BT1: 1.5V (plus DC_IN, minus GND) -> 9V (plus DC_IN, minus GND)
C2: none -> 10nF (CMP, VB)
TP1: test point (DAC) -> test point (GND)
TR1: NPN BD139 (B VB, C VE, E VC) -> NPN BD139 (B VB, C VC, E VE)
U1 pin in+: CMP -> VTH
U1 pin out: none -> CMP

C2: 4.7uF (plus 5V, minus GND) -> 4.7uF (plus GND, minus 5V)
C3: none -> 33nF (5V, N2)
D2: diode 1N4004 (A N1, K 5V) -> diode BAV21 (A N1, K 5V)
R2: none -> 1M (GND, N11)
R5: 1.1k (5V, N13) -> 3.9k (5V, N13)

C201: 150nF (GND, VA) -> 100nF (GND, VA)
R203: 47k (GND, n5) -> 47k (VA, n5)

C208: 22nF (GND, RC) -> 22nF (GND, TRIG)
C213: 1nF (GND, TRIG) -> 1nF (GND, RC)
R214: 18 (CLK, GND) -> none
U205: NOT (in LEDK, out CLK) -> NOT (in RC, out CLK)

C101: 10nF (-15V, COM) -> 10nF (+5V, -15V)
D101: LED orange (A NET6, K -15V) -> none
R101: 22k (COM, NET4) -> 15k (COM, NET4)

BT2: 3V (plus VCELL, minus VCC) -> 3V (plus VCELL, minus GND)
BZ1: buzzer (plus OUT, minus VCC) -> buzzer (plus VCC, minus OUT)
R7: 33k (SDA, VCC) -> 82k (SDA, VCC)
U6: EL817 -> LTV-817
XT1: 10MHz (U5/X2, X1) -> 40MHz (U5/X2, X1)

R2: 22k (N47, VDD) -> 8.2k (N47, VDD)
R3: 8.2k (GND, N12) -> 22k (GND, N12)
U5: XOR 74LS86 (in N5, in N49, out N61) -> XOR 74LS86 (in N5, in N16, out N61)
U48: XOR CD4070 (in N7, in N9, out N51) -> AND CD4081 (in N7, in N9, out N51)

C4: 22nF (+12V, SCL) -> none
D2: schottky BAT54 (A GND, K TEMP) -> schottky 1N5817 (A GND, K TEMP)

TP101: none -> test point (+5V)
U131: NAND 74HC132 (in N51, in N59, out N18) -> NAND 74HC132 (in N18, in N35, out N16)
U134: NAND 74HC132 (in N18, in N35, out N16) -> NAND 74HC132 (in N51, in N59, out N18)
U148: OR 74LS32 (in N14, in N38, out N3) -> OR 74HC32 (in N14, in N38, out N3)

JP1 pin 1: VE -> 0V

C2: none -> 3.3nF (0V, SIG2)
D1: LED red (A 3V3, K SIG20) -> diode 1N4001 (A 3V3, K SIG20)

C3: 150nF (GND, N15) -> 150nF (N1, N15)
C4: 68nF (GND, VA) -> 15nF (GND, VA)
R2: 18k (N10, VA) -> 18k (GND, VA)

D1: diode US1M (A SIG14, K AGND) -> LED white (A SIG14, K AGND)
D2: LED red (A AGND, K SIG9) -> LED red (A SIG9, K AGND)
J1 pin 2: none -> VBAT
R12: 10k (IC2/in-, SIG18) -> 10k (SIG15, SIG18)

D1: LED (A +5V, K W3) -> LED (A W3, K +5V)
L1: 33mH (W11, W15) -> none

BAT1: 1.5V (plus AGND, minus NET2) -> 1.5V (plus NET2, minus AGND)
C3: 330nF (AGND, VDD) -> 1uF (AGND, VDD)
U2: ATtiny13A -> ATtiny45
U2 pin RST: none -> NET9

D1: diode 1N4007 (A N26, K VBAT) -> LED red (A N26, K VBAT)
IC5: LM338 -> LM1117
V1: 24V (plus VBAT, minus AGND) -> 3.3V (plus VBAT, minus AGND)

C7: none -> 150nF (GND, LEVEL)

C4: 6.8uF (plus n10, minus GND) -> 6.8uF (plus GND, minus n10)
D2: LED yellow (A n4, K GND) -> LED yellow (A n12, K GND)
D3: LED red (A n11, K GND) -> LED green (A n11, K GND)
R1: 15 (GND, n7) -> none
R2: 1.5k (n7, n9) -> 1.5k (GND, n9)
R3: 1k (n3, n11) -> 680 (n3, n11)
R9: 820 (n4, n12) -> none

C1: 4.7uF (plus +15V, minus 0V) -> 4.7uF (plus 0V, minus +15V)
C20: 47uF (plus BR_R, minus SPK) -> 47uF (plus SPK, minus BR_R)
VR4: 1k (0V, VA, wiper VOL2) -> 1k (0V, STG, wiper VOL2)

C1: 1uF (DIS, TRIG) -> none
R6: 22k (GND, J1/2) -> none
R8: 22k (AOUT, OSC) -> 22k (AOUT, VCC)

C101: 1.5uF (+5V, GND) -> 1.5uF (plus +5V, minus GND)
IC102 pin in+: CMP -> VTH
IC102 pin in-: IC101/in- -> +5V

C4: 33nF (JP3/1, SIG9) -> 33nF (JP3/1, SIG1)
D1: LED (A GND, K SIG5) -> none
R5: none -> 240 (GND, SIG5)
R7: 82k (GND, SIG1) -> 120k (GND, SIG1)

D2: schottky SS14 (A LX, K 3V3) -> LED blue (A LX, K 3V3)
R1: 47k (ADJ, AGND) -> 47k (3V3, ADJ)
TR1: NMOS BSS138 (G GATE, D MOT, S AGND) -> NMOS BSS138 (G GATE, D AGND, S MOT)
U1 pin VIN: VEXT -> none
+ + + +
» **Try it**: The entries above, copied exactly, form the whole answer.

» **Task output**:
BT1: 1.5V (plus DC_IN, minus GND) -> 9V (plus DC_IN, minus GND)
C2: none -> 10nF (CMP, VB)
TP1: test point (DAC) -> test point (GND)
TR1: NPN BD139 (B VB, C VE, E VC) -> NPN BD139 (B VB, C VC, E VE)
U1 pin in+: CMP -> VTH
U1 pin out: none -> CMP

C2: 4.7uF (plus 5V, minus GND) -> 4.7uF (plus GND, minus 5V)
C3: none -> 33nF (5V, N2)
D2: diode 1N4004 (A N1, K 5V) -> diode BAV21 (A N1, K 5V)
R2: none -> 1M (GND, N11)
R5: 1.1k (5V, N13) -> 3.9k (5V, N13)

C201: 150nF (GND, VA) -> 100nF (GND, VA)
R203: 47k (GND, n5) -> 47k (VA, n5)

C208: 22nF (GND, RC) -> 22nF (GND, TRIG)
C213: 1nF (GND, TRIG) -> 1nF (GND, RC)
R214: 18 (CLK, GND) -> none
U205: NOT (in LEDK, out CLK) -> NOT (in RC, out CLK)

C101: 10nF (-15V, COM) -> 10nF (+5V, -15V)
D101: LED orange (A NET6, K -15V) -> none
R101: 22k (COM, NET4) -> 15k (COM, NET4)

BT2: 3V (plus VCELL, minus VCC) -> 3V (plus VCELL, minus GND)
BZ1: buzzer (plus OUT, minus VCC) -> buzzer (plus VCC, minus OUT)
R7: 33k (SDA, VCC) -> 82k (SDA, VCC)
U6: EL817 -> LTV-817
XT1: 10MHz (U5/X2, X1) -> 40MHz (U5/X2, X1)

R2: 22k (N47, VDD) -> 8.2k (N47, VDD)
R3: 8.2k (GND, N12) -> 22k (GND, N12)
U5: XOR 74LS86 (in N5, in N49, out N61) -> XOR 74LS86 (in N5, in N16, out N61)
U48: XOR CD4070 (in N7, in N9, out N51) -> AND CD4081 (in N7, in N9, out N51)

C4: 22nF (+12V, SCL) -> none
D2: schottky BAT54 (A GND, K TEMP) -> schottky 1N5817 (A GND, K TEMP)

TP101: none -> test point (+5V)
U131: NAND 74HC132 (in N51, in N59, out N18) -> NAND 74HC132 (in N18, in N35, out N16)
U134: NAND 74HC132 (in N18, in N35, out N16) -> NAND 74HC132 (in N51, in N59, out N18)
U148: OR 74LS32 (in N14, in N38, out N3) -> OR 74HC32 (in N14, in N38, out N3)

JP1 pin 1: VE -> 0V

C2: none -> 3.3nF (0V, SIG2)
D1: LED red (A 3V3, K SIG20) -> diode 1N4001 (A 3V3, K SIG20)

C3: 150nF (GND, N15) -> 150nF (N1, N15)
C4: 68nF (GND, VA) -> 15nF (GND, VA)
R2: 18k (N10, VA) -> 18k (GND, VA)

D1: diode US1M (A SIG14, K AGND) -> LED white (A SIG14, K AGND)
D2: LED red (A AGND, K SIG9) -> LED red (A SIG9, K AGND)
J1 pin 2: none -> VBAT
R12: 10k (IC2/in-, SIG18) -> 10k (SIG15, SIG18)

D1: LED (A +5V, K W3) -> LED (A W3, K +5V)
L1: 33mH (W11, W15) -> none

BAT1: 1.5V (plus AGND, minus NET2) -> 1.5V (plus NET2, minus AGND)
C3: 330nF (AGND, VDD) -> 1uF (AGND, VDD)
U2: ATtiny13A -> ATtiny45
U2 pin RST: none -> NET9

D1: diode 1N4007 (A N26, K VBAT) -> LED red (A N26, K VBAT)
IC5: LM338 -> LM1117
V1: 24V (plus VBAT, minus AGND) -> 3.3V (plus VBAT, minus AGND)

C7: none -> 150nF (GND, LEVEL)

C4: 6.8uF (plus n10, minus GND) -> 6.8uF (plus GND, minus n10)
D2: LED yellow (A n4, K GND) -> LED yellow (A n12, K GND)
D3: LED red (A n11, K GND) -> LED green (A n11, K GND)
R1: 15 (GND, n7) -> none
R2: 1.5k (n7, n9) -> 1.5k (GND, n9)
R3: 1k (n3, n11) -> 680 (n3, n11)
R9: 820 (n4, n12) -> none

C1: 4.7uF (plus +15V, minus 0V) -> 4.7uF (plus 0V, minus +15V)
C20: 47uF (plus BR_R, minus SPK) -> 47uF (plus SPK, minus BR_R)
VR4: 1k (0V, VA, wiper VOL2) -> 1k (0V, STG, wiper VOL2)

C1: 1uF (DIS, TRIG) -> none
R6: 22k (GND, J1/2) -> none
R8: 22k (AOUT, OSC) -> 22k (AOUT, VCC)

C101: 1.5uF (+5V, GND) -> 1.5uF (plus +5V, minus GND)
IC102 pin in+: CMP -> VTH
IC102 pin in-: IC101/in- -> +5V

C4: 33nF (JP3/1, SIG9) -> 33nF (JP3/1, SIG1)
D1: LED (A GND, K SIG5) -> none
R5: none -> 240 (GND, SIG5)
R7: 82k (GND, SIG1) -> 120k (GND, SIG1)

D2: schottky SS14 (A LX, K 3V3) -> LED blue (A LX, K 3V3)
R1: 47k (ADJ, AGND) -> 47k (3V3, ADJ)
TR1: NMOS BSS138 (G GATE, D MOT, S AGND) -> NMOS BSS138 (G GATE, D AGND, S MOT)
U1 pin VIN: VEXT -> none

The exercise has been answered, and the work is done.